*** Opening of Dataset excerpts ***

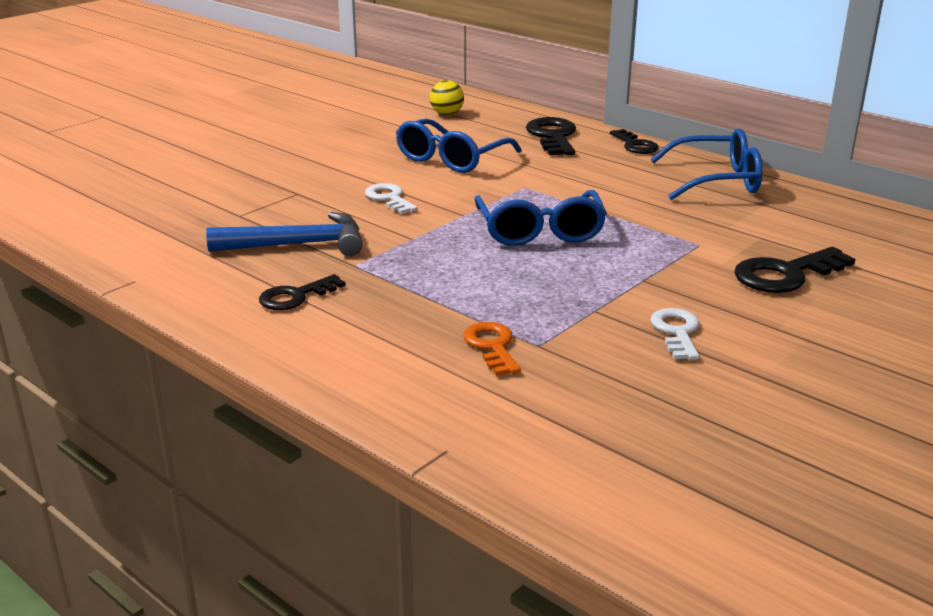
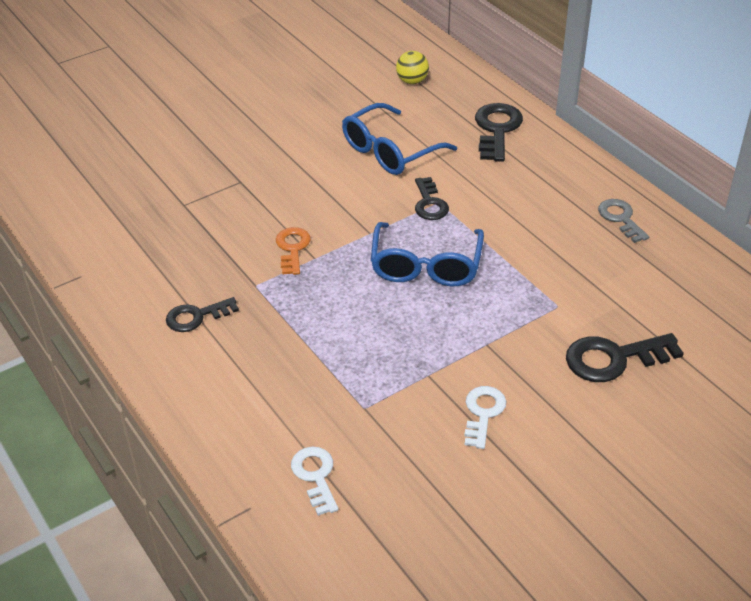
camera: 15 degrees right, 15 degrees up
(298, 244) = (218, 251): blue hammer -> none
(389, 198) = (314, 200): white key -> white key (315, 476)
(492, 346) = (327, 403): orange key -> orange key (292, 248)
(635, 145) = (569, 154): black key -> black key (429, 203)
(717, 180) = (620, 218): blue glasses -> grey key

*** Close of Dataset excerpts ***
*** Opening of Dataset excerpts ***

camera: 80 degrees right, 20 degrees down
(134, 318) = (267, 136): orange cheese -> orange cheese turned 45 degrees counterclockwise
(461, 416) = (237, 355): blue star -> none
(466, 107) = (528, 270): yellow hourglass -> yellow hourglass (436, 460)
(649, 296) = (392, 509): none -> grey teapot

*** Close of Dataset excerpts ***

What the task requires
Would you copy every line of the entries that includes the word "camera"?

Solution for this problem
camera: 15 degrees right, 15 degrees up
camera: 80 degrees right, 20 degrees down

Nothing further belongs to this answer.